(Spatial object tracking data)
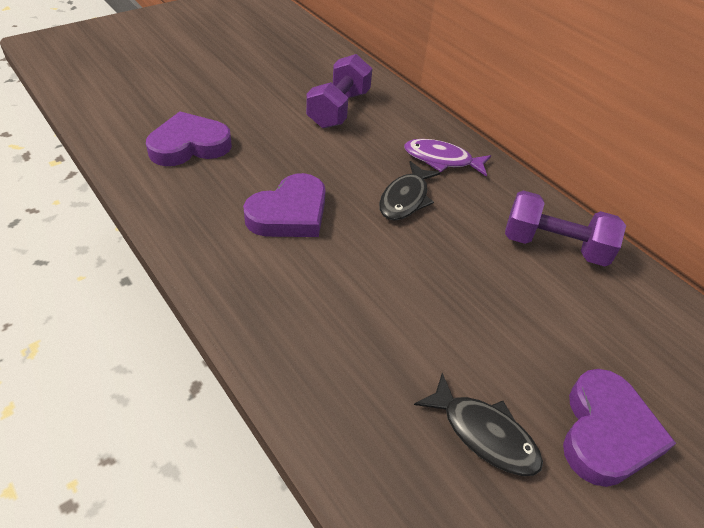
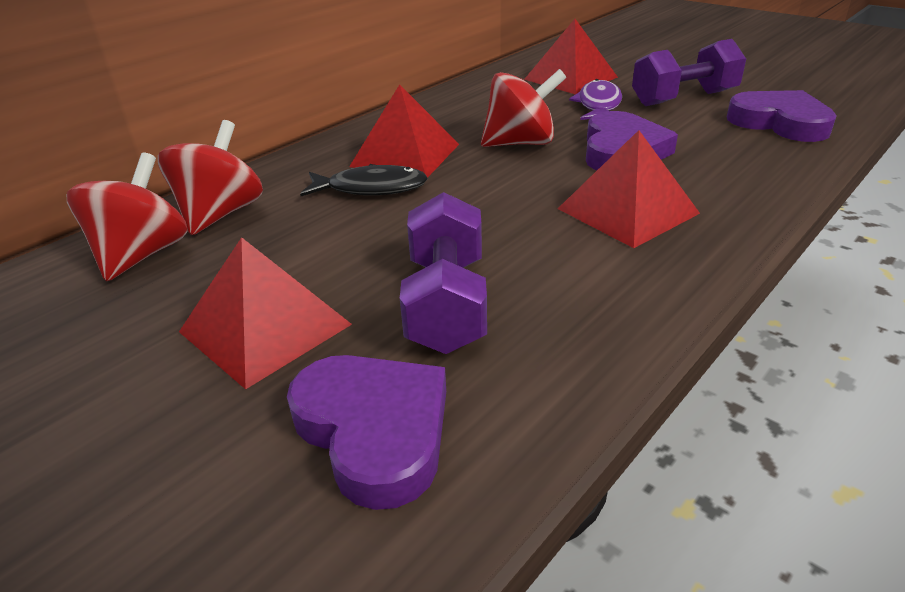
black fish: 2 -> 1
red pyramid: 0 -> 4
red spinning top: 0 -> 3

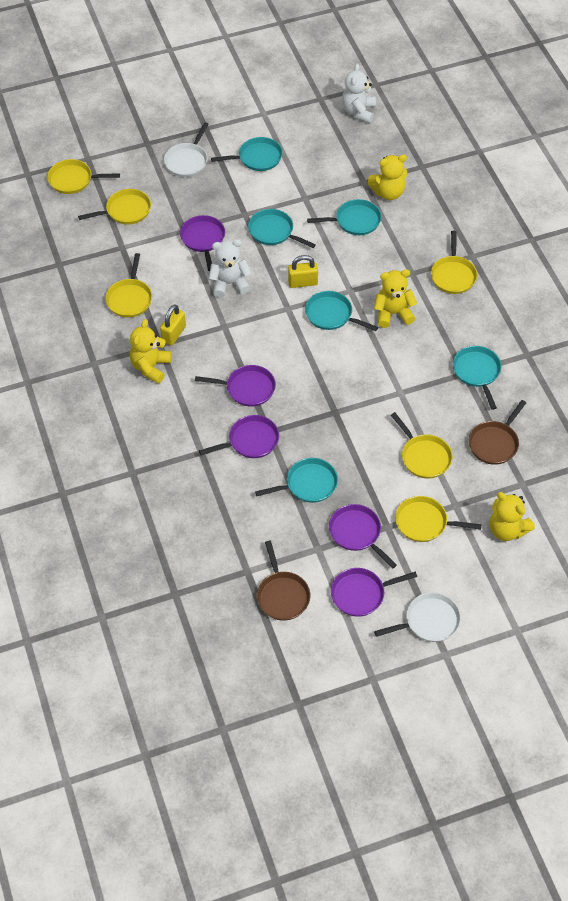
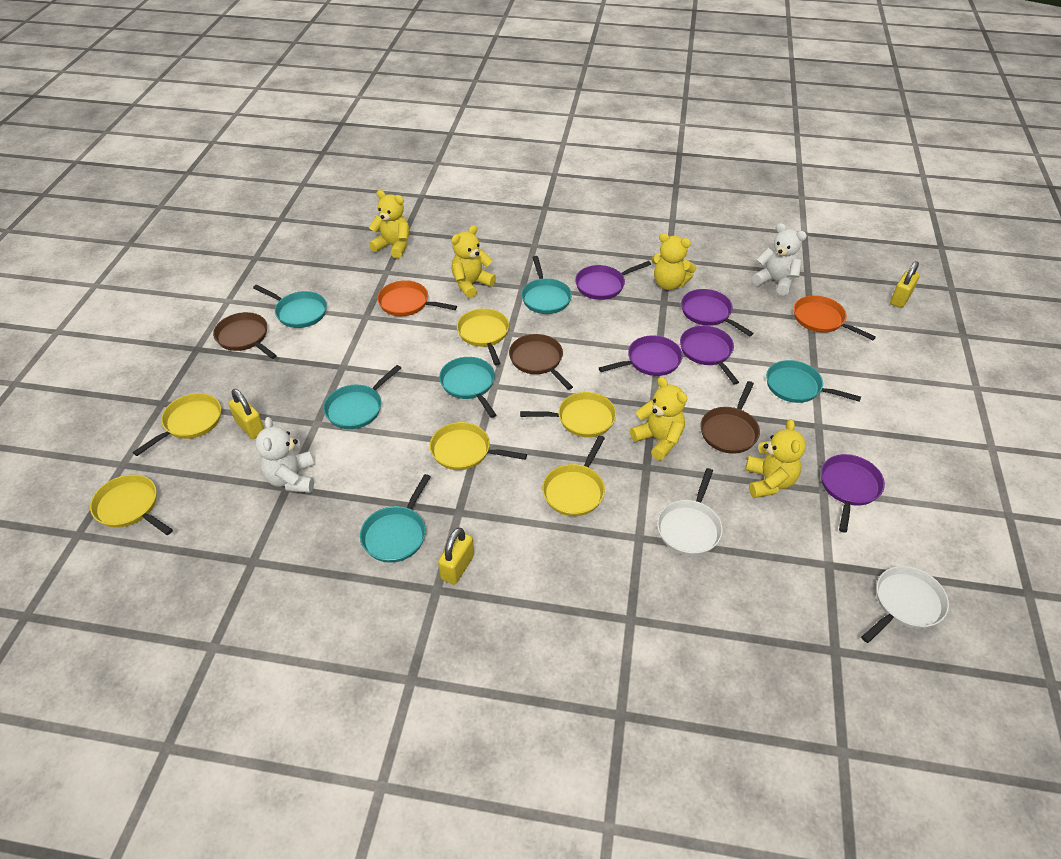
brown pan: 2 -> 3
orange pan: 0 -> 2
yellow padlock: 2 -> 3
yellow teddy bear: 4 -> 5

Exercise brief » Transcribe the records in full and exactly. Pictures stay out.

Reply »
black fish: 2 -> 1
red pyramid: 0 -> 4
red spinning top: 0 -> 3

brown pan: 2 -> 3
orange pan: 0 -> 2
yellow padlock: 2 -> 3
yellow teddy bear: 4 -> 5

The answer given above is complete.